Return every record below exactly; leave out the images.

Excerpted data
Content starts

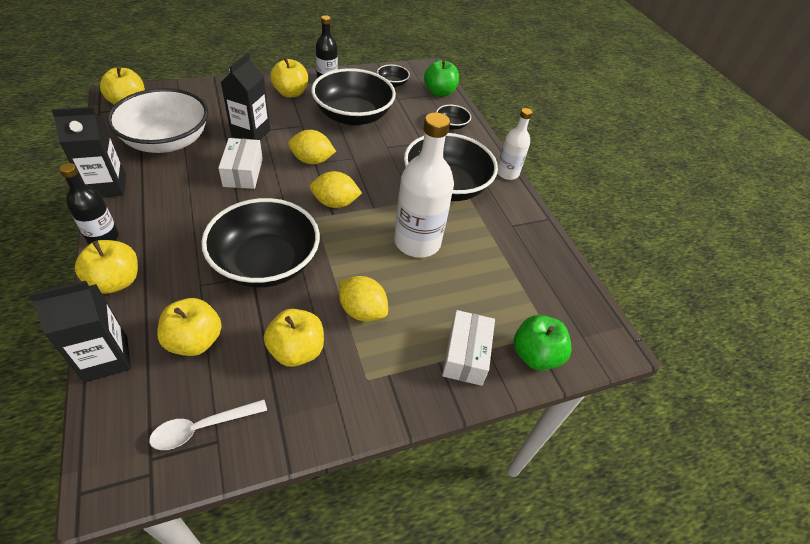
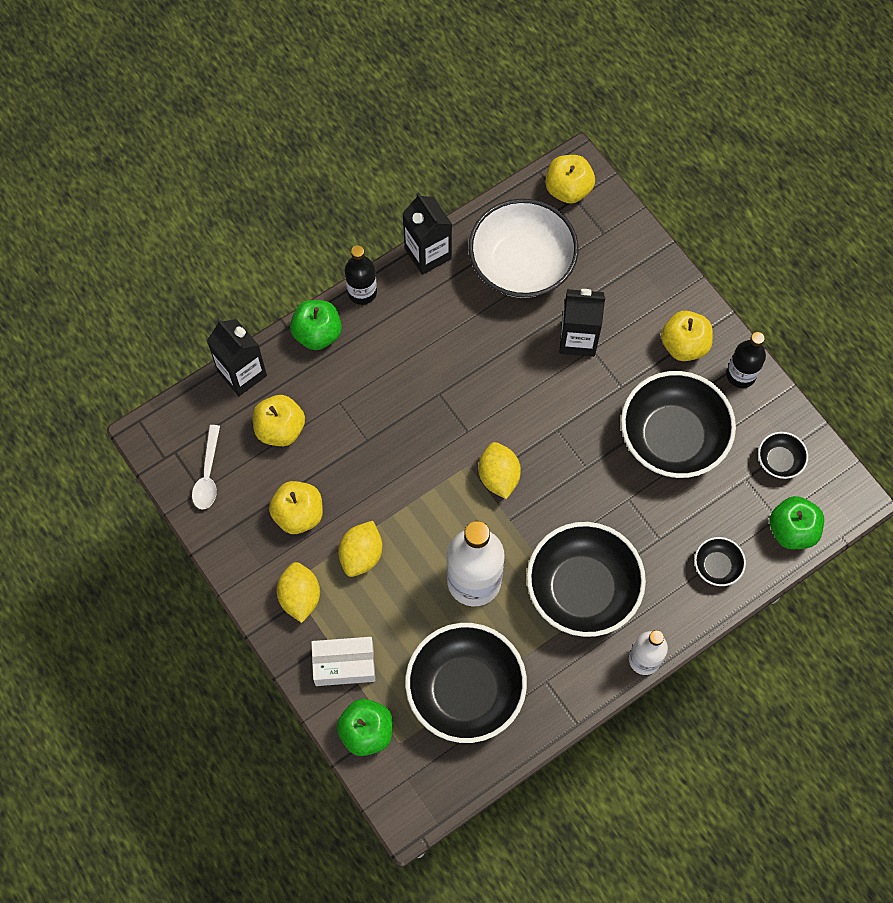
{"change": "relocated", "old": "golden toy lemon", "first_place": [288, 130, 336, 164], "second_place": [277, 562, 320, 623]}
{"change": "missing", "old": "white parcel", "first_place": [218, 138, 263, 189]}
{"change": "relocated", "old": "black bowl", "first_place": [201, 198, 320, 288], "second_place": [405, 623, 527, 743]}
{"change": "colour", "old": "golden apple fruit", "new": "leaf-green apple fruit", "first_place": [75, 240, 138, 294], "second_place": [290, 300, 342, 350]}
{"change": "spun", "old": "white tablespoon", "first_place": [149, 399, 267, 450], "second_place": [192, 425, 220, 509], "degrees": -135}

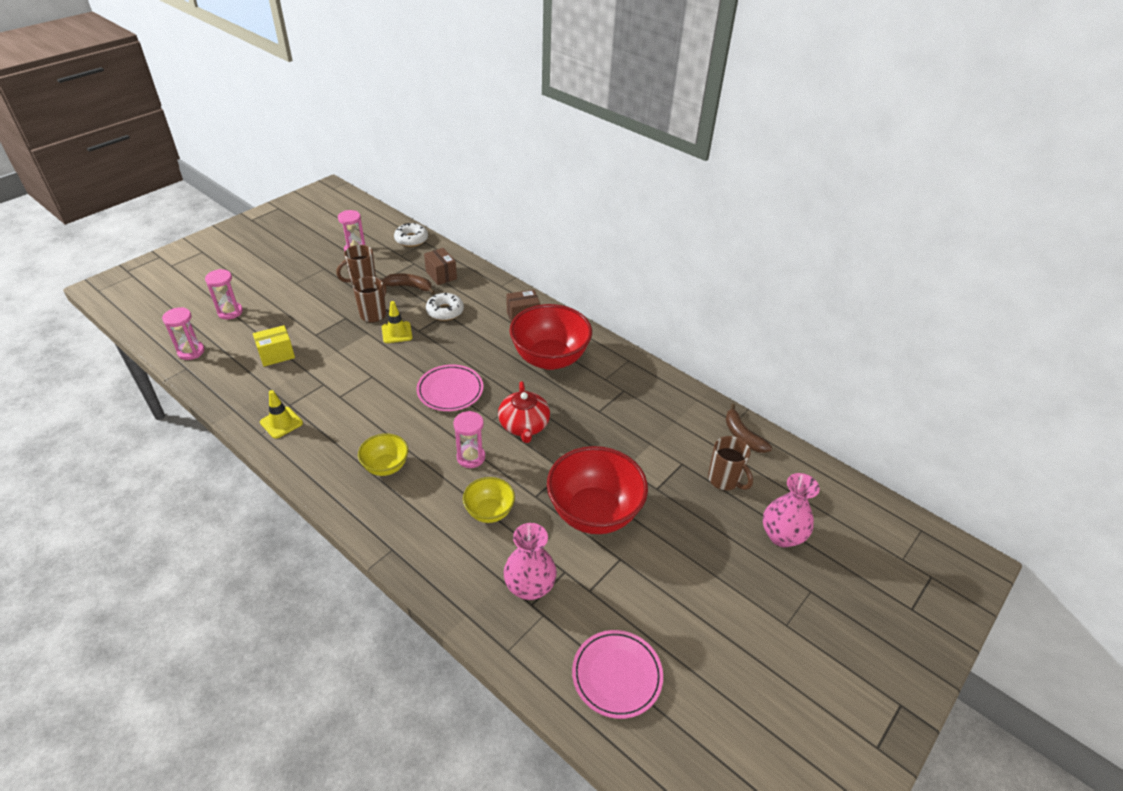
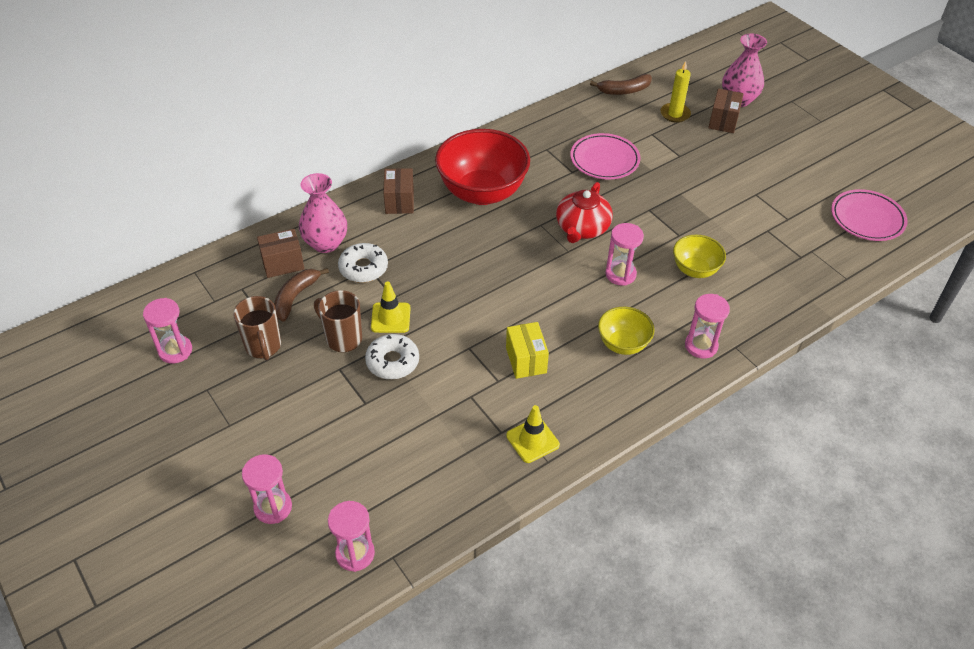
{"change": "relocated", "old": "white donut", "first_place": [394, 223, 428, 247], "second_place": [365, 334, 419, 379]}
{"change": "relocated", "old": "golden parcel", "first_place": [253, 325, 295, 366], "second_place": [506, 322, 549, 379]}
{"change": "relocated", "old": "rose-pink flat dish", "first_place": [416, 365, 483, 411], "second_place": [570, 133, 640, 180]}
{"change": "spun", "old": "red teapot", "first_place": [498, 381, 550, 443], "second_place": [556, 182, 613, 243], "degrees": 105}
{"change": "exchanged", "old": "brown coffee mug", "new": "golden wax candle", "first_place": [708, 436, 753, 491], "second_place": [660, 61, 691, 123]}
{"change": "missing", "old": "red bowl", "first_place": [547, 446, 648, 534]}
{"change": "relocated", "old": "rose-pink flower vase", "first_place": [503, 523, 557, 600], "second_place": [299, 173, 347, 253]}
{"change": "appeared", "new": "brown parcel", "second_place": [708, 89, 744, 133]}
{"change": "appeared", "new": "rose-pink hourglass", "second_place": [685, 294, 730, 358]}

Content ends

Response to the exercise
{"change": "relocated", "old": "golden toy lemon", "first_place": [288, 130, 336, 164], "second_place": [277, 562, 320, 623]}
{"change": "missing", "old": "white parcel", "first_place": [218, 138, 263, 189]}
{"change": "relocated", "old": "black bowl", "first_place": [201, 198, 320, 288], "second_place": [405, 623, 527, 743]}
{"change": "colour", "old": "golden apple fruit", "new": "leaf-green apple fruit", "first_place": [75, 240, 138, 294], "second_place": [290, 300, 342, 350]}
{"change": "spun", "old": "white tablespoon", "first_place": [149, 399, 267, 450], "second_place": [192, 425, 220, 509], "degrees": -135}

{"change": "relocated", "old": "white donut", "first_place": [394, 223, 428, 247], "second_place": [365, 334, 419, 379]}
{"change": "relocated", "old": "golden parcel", "first_place": [253, 325, 295, 366], "second_place": [506, 322, 549, 379]}
{"change": "relocated", "old": "rose-pink flat dish", "first_place": [416, 365, 483, 411], "second_place": [570, 133, 640, 180]}
{"change": "spun", "old": "red teapot", "first_place": [498, 381, 550, 443], "second_place": [556, 182, 613, 243], "degrees": 105}
{"change": "exchanged", "old": "brown coffee mug", "new": "golden wax candle", "first_place": [708, 436, 753, 491], "second_place": [660, 61, 691, 123]}
{"change": "missing", "old": "red bowl", "first_place": [547, 446, 648, 534]}
{"change": "relocated", "old": "rose-pink flower vase", "first_place": [503, 523, 557, 600], "second_place": [299, 173, 347, 253]}
{"change": "appeared", "new": "brown parcel", "second_place": [708, 89, 744, 133]}
{"change": "appeared", "new": "rose-pink hourglass", "second_place": [685, 294, 730, 358]}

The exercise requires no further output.